Coordinate-based change listings:
BEGIN

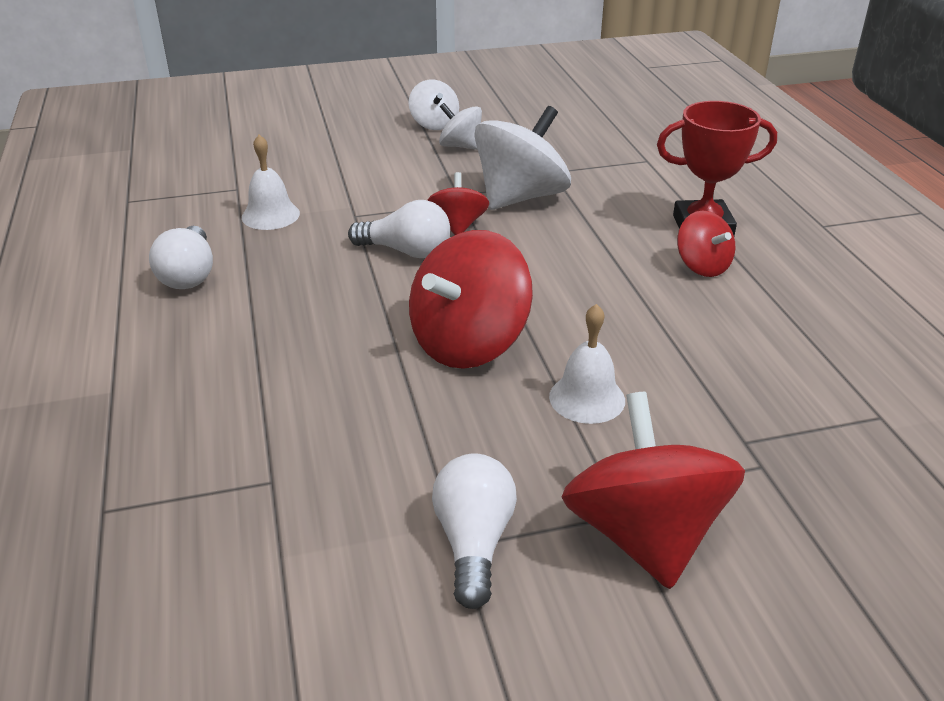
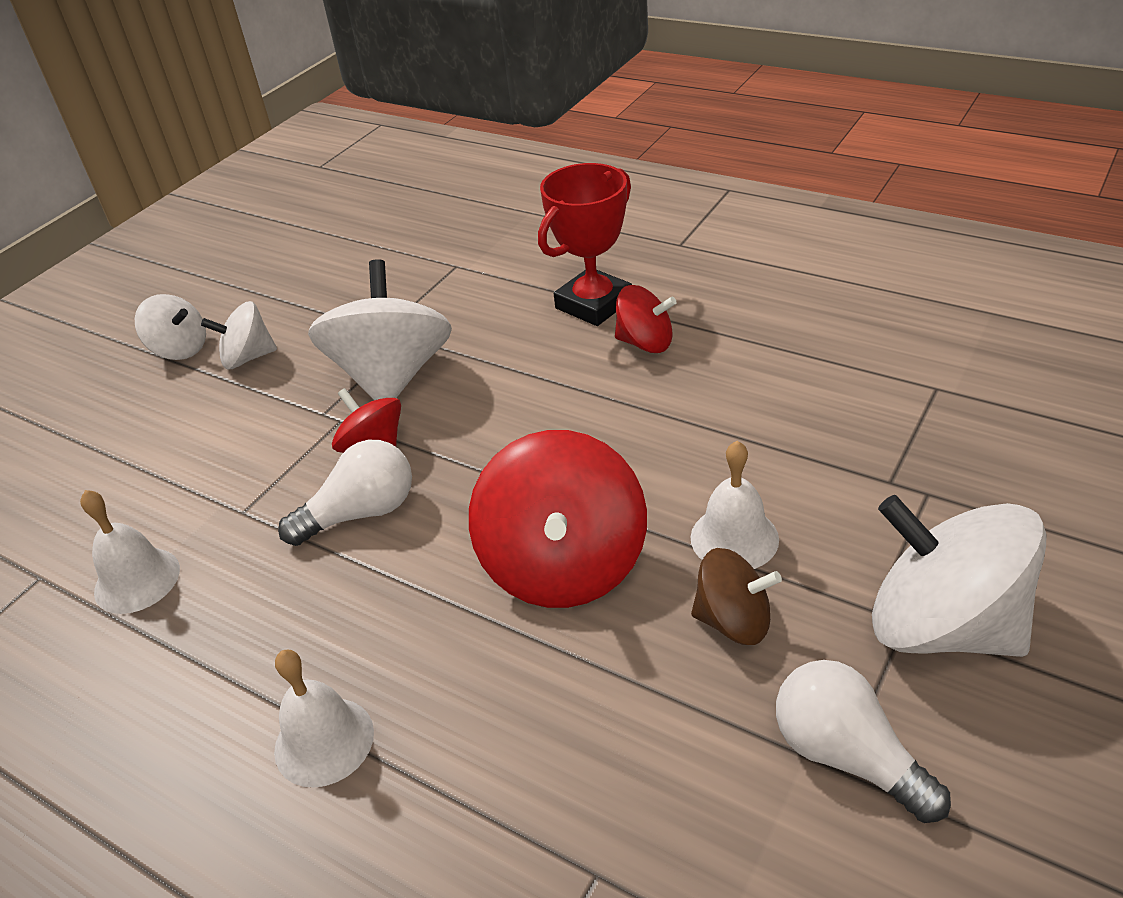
camera: 40 degrees left, 5 degrees up
(189, 275) = (140, 728): white light bulb -> none
(246, 334) = (324, 741): none -> white bell
(518, 435) = (733, 621): none -> brown spinning top
(644, 535) = (943, 625): red spinning top -> white spinning top

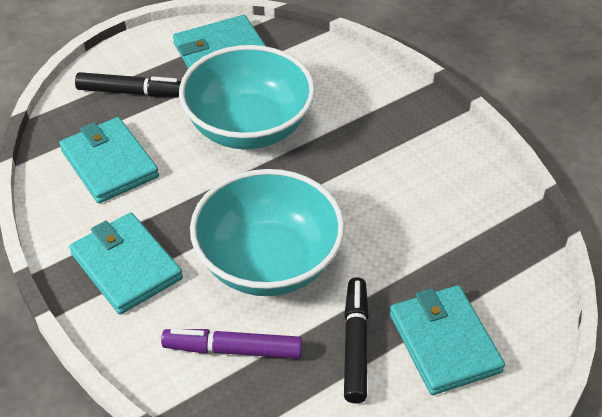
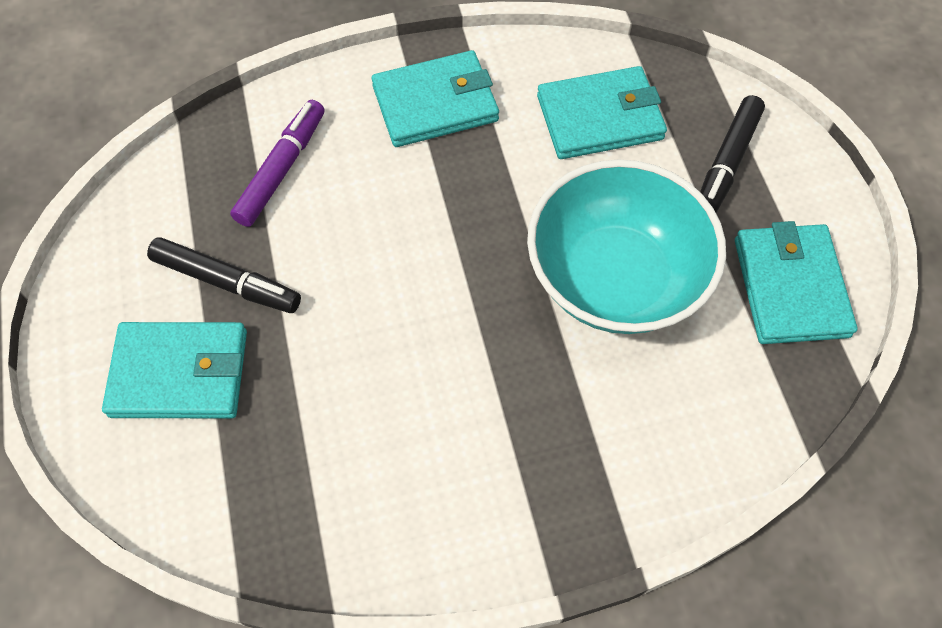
camera: 110 degrees right, 15 degrees up
(268, 262) = (379, 234): turquoise bowl -> none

END

Find the line with "(189, 275) = (140, 728): white". Return it and each line after it through the end of the data, exactly, without pictures.

SOLUTION ::
(189, 275) = (140, 728): white light bulb -> none
(246, 334) = (324, 741): none -> white bell
(518, 435) = (733, 621): none -> brown spinning top
(644, 535) = (943, 625): red spinning top -> white spinning top

camera: 110 degrees right, 15 degrees up
(268, 262) = (379, 234): turquoise bowl -> none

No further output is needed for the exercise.